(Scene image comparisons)
:::::

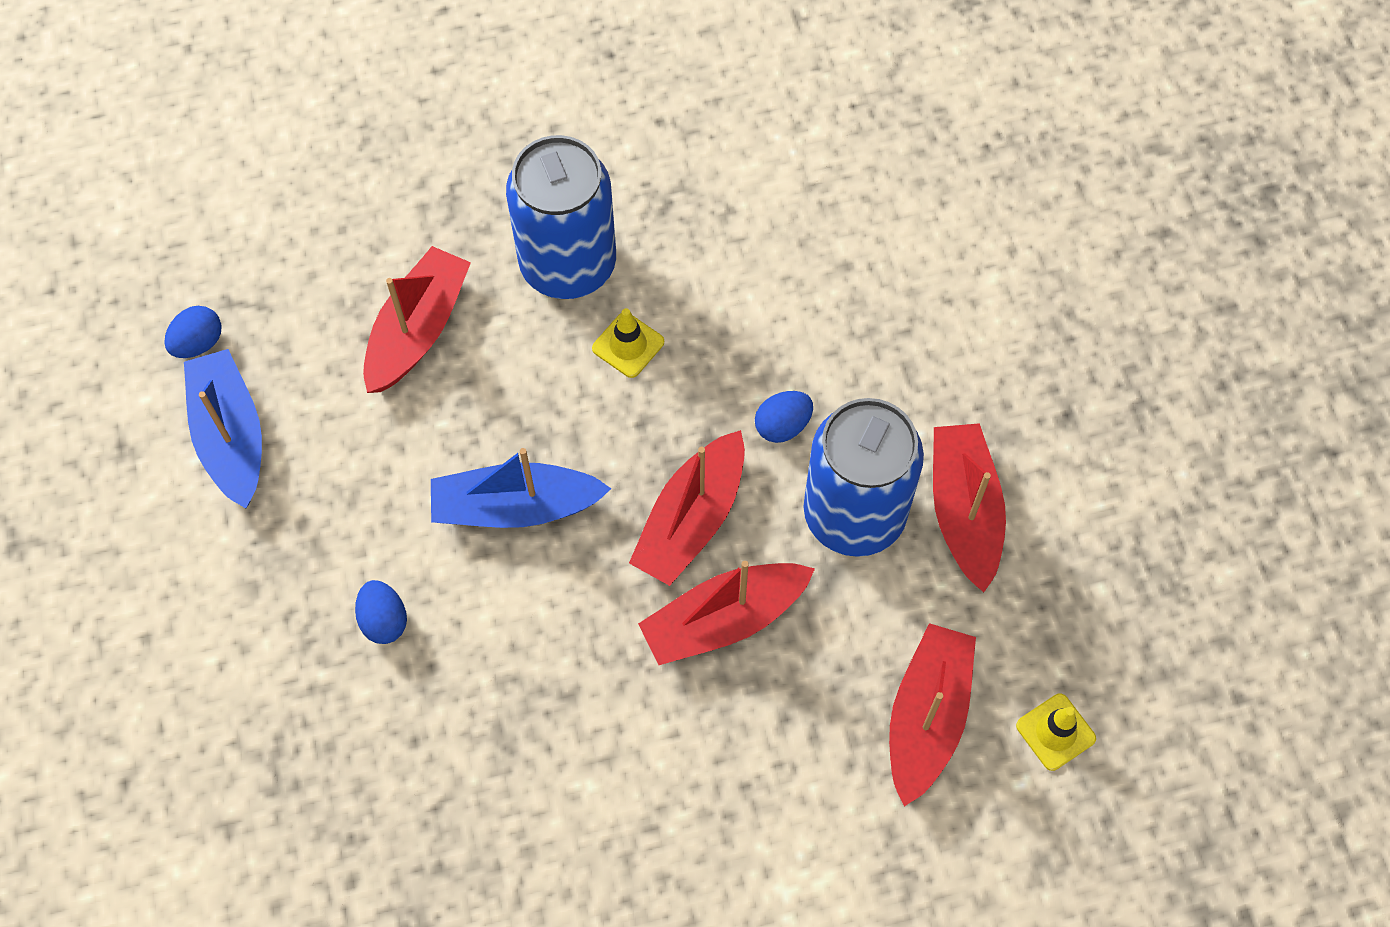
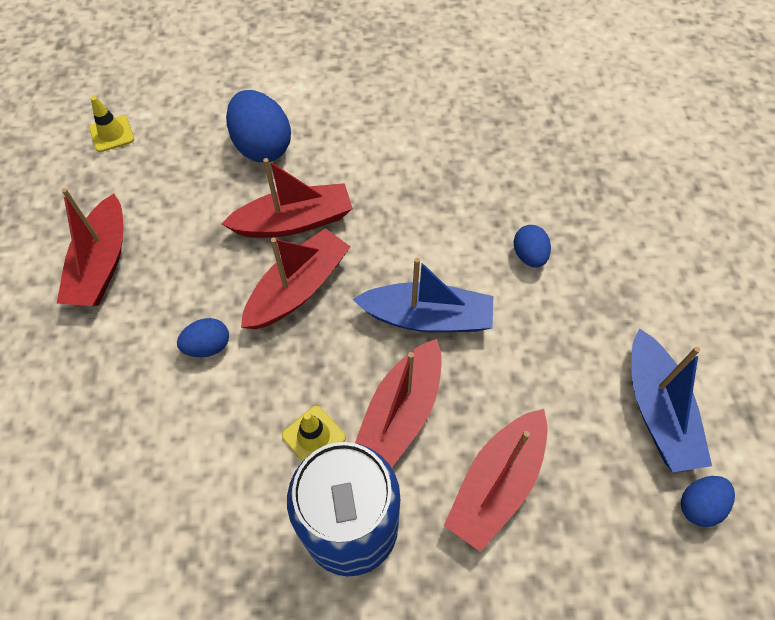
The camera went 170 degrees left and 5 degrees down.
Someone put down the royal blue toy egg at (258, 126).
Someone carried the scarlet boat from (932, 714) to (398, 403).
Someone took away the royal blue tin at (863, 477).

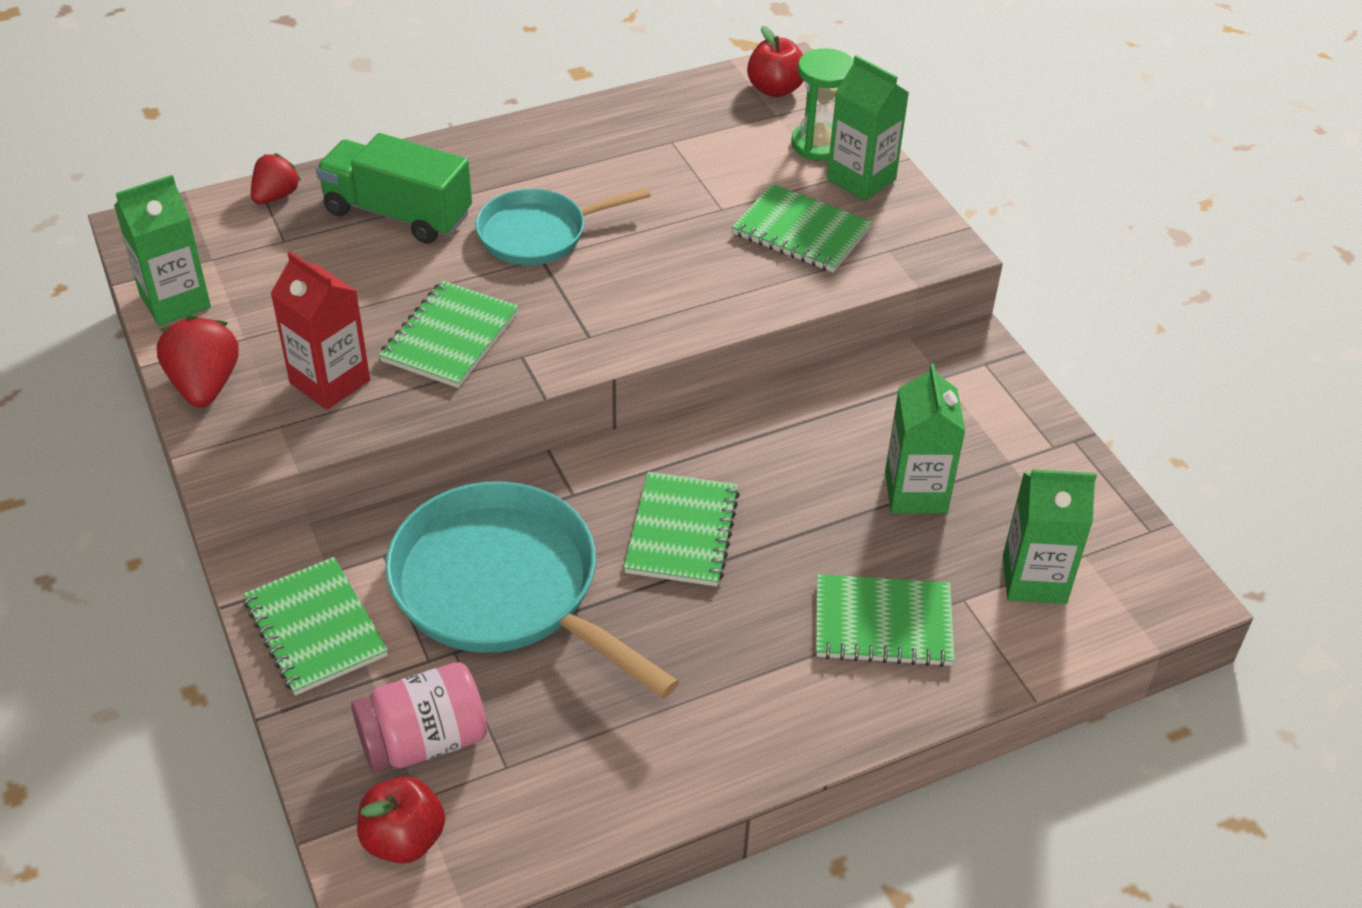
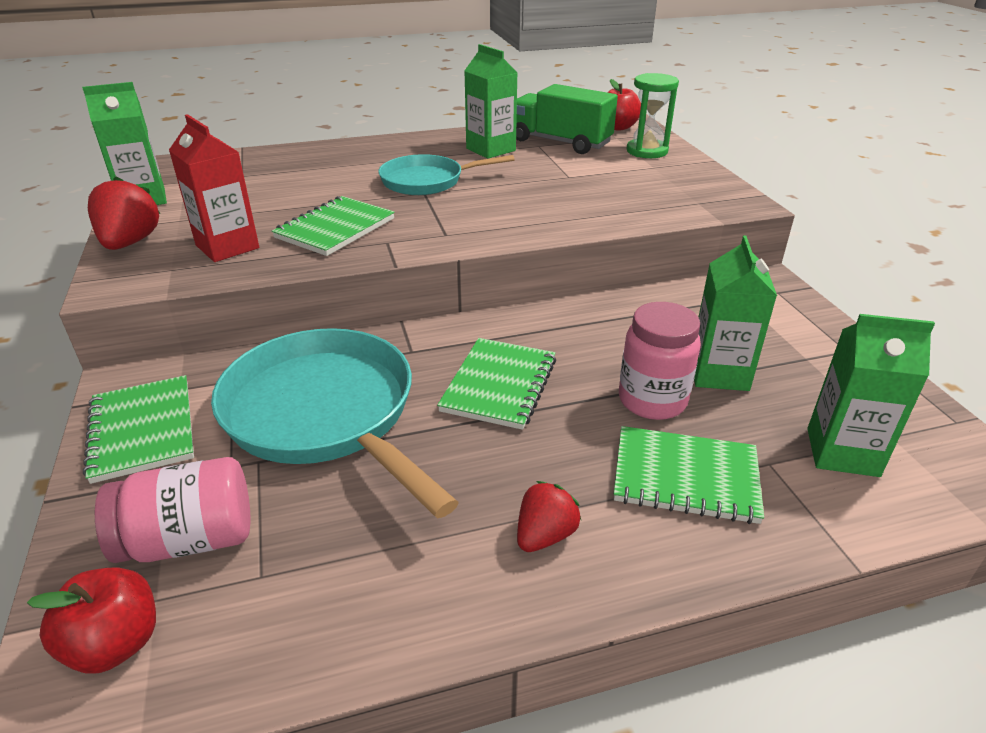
The camera went 10 degrees right and 10 degrees down.
Someone carried the leaf-green carton from (868, 128) to (491, 101).
Someone carried the leaf-green toy truck from (394, 188) to (567, 119).
Someone carried the scarlet berry from (276, 178) to (549, 516).
Someone put down the rosy preserve jar at (660, 361).
Someone took away the leaf-green exercise book at (802, 228).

:::::

For this task, write out exactly the lines of the entries above, starting at the line with "Someone put down the royal" and ending at the line with "Someone carried the scarlet boat", both included, and no others.

Someone put down the royal blue toy egg at (258, 126).
Someone carried the scarlet boat from (932, 714) to (398, 403).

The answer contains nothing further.